To do
The lines to be copied are those below that contain "washbasin".

Supplied material
::::::::::

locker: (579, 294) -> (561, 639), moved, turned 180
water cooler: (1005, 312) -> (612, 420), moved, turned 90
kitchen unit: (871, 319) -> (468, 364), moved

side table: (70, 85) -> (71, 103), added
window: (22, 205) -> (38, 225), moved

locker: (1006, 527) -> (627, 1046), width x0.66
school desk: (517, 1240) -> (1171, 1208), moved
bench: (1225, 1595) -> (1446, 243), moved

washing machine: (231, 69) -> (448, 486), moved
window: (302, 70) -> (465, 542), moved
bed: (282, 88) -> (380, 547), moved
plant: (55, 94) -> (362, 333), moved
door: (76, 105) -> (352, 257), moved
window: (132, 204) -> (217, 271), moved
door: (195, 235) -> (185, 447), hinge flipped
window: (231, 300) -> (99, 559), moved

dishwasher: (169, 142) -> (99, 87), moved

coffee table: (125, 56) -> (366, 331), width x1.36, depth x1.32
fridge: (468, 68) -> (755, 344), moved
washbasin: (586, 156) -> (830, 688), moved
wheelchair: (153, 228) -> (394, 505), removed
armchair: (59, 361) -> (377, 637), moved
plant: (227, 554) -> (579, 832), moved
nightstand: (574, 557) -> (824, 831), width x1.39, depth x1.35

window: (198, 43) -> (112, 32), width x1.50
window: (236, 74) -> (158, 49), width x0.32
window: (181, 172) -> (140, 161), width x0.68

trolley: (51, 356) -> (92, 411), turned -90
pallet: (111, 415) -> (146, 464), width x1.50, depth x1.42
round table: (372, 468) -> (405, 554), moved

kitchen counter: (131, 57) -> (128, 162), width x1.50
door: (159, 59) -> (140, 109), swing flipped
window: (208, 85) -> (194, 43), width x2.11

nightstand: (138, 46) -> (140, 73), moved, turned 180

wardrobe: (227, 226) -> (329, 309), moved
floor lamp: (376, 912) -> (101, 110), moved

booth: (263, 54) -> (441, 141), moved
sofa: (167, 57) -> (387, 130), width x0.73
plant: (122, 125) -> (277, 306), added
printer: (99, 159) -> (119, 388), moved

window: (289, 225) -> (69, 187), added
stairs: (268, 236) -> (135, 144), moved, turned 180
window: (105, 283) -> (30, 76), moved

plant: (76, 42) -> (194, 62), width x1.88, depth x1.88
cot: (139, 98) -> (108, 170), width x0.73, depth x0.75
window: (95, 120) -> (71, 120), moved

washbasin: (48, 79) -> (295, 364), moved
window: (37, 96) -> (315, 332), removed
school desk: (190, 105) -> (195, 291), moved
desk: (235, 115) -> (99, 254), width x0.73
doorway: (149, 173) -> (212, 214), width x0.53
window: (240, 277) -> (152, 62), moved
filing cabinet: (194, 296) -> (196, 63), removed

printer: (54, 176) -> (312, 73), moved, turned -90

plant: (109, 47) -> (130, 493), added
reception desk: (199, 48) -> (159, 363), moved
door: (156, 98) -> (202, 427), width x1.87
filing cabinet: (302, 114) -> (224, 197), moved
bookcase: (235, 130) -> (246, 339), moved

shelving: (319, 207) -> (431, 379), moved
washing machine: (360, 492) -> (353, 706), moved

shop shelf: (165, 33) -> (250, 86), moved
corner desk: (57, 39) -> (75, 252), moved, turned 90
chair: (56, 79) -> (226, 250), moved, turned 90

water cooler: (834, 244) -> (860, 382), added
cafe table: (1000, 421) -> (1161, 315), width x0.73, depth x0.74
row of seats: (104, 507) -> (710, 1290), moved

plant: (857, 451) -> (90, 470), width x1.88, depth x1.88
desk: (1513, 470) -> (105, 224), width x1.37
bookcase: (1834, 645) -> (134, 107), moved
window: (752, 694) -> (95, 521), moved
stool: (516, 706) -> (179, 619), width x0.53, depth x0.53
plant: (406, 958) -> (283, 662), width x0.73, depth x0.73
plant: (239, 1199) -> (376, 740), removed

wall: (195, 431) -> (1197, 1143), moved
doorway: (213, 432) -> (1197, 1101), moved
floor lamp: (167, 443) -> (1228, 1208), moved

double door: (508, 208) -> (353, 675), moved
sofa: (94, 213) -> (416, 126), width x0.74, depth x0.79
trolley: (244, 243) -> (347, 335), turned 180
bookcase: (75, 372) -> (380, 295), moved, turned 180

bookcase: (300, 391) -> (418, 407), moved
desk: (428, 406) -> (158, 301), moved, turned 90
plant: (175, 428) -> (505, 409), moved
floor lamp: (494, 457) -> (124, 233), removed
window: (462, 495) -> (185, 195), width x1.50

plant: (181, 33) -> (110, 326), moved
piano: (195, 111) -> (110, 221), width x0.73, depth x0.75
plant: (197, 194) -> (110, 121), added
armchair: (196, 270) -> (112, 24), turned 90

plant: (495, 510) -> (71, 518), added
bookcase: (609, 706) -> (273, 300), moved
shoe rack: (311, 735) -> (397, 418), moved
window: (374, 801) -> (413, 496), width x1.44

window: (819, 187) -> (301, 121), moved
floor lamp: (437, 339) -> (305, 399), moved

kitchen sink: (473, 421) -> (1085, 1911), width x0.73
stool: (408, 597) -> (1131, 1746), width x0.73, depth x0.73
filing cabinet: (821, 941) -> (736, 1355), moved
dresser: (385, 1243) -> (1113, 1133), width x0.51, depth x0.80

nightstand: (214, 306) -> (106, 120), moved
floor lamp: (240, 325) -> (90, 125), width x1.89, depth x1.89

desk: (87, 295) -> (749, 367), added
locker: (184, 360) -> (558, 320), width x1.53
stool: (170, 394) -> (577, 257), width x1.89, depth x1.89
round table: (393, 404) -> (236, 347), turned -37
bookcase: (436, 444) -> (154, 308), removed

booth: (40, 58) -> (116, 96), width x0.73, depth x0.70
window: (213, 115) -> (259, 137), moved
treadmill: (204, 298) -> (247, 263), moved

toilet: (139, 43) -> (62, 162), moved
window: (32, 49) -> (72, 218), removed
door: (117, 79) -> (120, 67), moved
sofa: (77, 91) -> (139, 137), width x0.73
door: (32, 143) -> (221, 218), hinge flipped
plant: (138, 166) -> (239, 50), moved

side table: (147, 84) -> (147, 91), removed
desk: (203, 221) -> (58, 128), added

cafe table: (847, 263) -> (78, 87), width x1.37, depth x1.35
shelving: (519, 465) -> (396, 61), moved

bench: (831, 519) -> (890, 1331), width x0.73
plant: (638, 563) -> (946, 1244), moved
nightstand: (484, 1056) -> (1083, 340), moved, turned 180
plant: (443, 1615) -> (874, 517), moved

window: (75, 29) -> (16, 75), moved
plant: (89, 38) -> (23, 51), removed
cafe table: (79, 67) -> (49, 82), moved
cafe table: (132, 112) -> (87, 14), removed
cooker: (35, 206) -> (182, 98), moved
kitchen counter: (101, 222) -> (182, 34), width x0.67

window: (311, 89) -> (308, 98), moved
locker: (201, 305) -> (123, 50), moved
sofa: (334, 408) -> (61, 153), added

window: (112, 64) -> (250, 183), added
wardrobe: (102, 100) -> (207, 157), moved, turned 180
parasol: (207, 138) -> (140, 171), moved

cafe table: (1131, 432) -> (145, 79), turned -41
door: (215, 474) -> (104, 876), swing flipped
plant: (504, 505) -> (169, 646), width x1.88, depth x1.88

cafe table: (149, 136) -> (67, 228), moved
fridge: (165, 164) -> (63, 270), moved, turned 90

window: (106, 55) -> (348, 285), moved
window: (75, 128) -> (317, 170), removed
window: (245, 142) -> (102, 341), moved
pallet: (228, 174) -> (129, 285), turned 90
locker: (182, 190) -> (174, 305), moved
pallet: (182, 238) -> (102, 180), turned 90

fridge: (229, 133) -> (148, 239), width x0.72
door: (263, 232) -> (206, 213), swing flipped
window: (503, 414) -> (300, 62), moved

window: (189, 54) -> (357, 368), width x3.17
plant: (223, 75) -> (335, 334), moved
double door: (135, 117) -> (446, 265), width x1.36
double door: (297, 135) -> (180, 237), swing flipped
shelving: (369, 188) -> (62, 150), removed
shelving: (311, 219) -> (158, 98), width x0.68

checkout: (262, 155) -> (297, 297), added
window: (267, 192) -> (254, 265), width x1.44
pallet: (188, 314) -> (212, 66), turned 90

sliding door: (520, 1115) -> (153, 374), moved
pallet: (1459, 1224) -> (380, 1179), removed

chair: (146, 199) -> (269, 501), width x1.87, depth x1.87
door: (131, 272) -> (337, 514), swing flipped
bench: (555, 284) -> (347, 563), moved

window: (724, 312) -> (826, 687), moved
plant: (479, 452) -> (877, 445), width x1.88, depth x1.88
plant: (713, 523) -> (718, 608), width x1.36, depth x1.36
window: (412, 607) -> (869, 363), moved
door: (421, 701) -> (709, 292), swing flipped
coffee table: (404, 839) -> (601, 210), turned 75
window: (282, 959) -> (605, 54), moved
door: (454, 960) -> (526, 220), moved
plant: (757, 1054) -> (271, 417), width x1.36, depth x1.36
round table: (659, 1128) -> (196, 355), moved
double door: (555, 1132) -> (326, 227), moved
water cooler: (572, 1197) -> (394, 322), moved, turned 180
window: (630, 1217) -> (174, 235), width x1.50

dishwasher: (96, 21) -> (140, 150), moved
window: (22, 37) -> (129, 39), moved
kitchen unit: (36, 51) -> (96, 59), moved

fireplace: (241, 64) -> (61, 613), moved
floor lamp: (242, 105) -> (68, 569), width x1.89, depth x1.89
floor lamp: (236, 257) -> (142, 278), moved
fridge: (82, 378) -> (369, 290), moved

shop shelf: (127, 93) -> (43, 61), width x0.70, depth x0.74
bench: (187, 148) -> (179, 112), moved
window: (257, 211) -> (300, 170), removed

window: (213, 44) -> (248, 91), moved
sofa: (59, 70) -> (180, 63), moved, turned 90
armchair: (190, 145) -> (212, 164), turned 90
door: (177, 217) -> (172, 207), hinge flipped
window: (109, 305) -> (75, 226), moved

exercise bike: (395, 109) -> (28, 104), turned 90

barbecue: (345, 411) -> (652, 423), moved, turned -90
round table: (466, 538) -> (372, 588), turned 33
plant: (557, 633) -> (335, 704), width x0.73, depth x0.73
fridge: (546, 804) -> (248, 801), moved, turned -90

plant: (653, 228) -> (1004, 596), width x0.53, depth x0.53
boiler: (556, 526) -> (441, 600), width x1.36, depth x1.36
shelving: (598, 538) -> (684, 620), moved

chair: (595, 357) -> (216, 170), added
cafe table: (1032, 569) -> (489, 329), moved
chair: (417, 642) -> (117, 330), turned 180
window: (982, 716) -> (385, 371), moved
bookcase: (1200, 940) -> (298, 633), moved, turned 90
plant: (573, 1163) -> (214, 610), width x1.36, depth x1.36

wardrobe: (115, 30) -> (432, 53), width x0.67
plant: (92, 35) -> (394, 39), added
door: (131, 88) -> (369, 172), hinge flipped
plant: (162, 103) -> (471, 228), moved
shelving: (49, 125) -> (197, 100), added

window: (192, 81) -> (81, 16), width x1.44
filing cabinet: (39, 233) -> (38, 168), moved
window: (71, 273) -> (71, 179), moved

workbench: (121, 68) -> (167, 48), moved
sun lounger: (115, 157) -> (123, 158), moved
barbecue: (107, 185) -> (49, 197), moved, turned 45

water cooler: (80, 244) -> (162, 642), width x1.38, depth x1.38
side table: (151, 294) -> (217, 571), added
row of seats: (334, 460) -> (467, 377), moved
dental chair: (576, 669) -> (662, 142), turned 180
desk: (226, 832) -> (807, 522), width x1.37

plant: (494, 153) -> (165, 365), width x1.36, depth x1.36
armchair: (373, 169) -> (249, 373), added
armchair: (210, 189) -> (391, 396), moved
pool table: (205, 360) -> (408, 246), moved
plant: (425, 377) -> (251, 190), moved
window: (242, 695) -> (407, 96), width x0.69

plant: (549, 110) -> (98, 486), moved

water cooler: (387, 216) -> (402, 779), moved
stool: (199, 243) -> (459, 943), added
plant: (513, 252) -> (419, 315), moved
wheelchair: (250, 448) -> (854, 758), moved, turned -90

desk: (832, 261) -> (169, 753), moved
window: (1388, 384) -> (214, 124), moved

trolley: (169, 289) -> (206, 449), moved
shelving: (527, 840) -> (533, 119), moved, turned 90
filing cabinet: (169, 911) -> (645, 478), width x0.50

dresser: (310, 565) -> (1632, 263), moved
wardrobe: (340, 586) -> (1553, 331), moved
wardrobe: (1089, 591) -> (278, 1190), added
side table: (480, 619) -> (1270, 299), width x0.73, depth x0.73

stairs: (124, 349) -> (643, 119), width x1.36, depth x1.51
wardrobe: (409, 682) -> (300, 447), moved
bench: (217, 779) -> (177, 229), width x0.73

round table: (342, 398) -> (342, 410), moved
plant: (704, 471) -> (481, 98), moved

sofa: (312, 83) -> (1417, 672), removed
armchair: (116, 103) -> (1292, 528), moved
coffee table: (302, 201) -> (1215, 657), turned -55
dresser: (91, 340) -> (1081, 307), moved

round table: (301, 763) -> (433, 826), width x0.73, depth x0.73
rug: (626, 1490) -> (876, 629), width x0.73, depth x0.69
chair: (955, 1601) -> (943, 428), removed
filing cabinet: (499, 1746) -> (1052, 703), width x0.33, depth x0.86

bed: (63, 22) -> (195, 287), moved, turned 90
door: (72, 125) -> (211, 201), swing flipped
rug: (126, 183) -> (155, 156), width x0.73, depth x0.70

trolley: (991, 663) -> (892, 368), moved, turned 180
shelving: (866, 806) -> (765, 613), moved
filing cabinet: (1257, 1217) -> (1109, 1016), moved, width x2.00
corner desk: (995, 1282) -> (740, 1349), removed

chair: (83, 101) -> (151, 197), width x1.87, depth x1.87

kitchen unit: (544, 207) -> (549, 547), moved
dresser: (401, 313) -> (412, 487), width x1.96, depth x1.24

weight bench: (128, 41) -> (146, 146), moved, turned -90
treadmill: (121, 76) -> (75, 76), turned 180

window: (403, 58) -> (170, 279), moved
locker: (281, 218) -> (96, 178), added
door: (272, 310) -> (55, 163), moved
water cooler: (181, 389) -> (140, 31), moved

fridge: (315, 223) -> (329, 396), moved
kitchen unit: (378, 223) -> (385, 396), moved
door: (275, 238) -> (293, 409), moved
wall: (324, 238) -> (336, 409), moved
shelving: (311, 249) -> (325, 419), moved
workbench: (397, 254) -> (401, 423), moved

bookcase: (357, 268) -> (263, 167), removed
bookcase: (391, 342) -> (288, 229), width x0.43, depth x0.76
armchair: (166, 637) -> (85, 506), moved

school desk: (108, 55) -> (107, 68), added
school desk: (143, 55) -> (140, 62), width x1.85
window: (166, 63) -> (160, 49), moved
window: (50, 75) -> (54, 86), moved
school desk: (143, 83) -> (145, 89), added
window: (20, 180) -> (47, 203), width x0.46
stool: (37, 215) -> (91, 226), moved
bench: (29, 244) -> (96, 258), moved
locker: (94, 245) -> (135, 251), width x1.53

::::::::::

Written response
washbasin: (586, 156) -> (830, 688), moved
washbasin: (48, 79) -> (295, 364), moved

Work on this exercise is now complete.